> [The data]
__________

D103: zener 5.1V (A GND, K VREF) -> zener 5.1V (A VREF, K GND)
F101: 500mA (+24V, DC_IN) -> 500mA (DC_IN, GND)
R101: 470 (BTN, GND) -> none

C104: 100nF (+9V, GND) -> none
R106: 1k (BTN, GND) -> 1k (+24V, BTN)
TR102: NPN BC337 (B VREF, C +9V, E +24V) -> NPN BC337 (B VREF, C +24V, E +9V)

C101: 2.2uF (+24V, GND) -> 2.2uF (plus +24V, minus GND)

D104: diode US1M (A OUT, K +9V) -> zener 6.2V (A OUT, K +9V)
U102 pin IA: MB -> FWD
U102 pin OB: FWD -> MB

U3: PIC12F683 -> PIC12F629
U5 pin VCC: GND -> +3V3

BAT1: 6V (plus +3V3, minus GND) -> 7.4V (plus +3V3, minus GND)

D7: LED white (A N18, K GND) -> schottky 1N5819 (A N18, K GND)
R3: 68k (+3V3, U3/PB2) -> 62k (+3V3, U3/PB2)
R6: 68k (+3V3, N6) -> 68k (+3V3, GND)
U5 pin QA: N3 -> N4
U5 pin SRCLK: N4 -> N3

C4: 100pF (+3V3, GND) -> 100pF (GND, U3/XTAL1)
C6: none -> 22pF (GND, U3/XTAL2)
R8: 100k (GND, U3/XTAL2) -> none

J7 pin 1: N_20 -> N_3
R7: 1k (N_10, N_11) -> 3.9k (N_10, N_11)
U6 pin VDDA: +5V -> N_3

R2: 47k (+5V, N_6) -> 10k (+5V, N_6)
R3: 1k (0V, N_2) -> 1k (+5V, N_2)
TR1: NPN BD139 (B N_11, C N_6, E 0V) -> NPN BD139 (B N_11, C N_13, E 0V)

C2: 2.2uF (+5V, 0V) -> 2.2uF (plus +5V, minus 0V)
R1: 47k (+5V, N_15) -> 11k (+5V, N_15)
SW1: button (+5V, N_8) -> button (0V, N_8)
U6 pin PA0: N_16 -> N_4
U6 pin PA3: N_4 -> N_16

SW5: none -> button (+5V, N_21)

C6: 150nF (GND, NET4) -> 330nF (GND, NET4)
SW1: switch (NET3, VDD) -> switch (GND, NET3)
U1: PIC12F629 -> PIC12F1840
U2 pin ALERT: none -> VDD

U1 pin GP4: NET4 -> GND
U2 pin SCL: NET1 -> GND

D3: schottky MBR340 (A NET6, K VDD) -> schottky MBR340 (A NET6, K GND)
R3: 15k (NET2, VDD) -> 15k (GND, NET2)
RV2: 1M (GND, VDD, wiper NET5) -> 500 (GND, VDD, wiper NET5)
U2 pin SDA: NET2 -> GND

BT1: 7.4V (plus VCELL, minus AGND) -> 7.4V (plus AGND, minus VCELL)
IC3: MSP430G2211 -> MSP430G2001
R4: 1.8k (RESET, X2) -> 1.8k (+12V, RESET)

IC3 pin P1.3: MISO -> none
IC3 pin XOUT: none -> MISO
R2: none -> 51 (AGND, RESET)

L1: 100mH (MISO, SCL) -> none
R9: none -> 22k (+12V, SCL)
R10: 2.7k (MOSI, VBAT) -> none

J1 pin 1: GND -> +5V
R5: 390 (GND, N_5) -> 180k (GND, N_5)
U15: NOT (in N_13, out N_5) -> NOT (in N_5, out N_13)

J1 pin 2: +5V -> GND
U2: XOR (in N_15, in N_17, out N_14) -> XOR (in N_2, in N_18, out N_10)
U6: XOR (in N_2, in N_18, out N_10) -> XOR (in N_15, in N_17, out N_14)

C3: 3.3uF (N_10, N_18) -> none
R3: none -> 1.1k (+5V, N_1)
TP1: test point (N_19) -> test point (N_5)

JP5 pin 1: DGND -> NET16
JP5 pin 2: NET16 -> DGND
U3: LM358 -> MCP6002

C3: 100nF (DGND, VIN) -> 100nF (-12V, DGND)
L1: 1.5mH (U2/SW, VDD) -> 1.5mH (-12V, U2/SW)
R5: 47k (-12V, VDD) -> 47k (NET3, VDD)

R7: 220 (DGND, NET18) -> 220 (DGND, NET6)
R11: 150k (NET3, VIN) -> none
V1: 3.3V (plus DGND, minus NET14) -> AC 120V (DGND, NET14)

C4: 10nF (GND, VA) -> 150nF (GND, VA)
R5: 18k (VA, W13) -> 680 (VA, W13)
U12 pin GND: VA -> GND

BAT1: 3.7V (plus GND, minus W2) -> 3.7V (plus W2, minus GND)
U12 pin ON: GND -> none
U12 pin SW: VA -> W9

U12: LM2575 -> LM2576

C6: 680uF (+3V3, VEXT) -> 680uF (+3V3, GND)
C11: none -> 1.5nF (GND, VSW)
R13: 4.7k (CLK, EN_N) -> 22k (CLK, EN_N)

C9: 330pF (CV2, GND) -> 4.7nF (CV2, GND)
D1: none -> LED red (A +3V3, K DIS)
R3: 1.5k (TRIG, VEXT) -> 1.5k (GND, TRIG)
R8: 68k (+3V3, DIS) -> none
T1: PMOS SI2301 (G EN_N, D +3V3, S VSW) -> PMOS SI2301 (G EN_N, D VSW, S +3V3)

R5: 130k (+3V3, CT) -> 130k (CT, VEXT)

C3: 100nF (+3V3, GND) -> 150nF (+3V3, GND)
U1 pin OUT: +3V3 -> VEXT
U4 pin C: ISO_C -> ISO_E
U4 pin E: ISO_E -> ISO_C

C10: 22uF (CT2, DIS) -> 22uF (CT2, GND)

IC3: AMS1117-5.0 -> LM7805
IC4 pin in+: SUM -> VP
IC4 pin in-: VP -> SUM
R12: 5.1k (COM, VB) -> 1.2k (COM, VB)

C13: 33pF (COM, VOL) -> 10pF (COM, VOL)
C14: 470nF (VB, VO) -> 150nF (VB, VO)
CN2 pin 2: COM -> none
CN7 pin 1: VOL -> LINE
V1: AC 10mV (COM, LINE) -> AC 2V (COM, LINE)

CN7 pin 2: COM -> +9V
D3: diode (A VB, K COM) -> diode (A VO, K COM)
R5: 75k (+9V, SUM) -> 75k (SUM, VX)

__________

In the entries above, find the line with "IC3 pin XOUT: none -> MISO" and the line with "R7: 220 (DGND, NET18) -> 220 (DGND, NET6)", then set down exactly those two and every line between them, nothing else.

IC3 pin XOUT: none -> MISO
R2: none -> 51 (AGND, RESET)

L1: 100mH (MISO, SCL) -> none
R9: none -> 22k (+12V, SCL)
R10: 2.7k (MOSI, VBAT) -> none

J1 pin 1: GND -> +5V
R5: 390 (GND, N_5) -> 180k (GND, N_5)
U15: NOT (in N_13, out N_5) -> NOT (in N_5, out N_13)

J1 pin 2: +5V -> GND
U2: XOR (in N_15, in N_17, out N_14) -> XOR (in N_2, in N_18, out N_10)
U6: XOR (in N_2, in N_18, out N_10) -> XOR (in N_15, in N_17, out N_14)

C3: 3.3uF (N_10, N_18) -> none
R3: none -> 1.1k (+5V, N_1)
TP1: test point (N_19) -> test point (N_5)

JP5 pin 1: DGND -> NET16
JP5 pin 2: NET16 -> DGND
U3: LM358 -> MCP6002

C3: 100nF (DGND, VIN) -> 100nF (-12V, DGND)
L1: 1.5mH (U2/SW, VDD) -> 1.5mH (-12V, U2/SW)
R5: 47k (-12V, VDD) -> 47k (NET3, VDD)

R7: 220 (DGND, NET18) -> 220 (DGND, NET6)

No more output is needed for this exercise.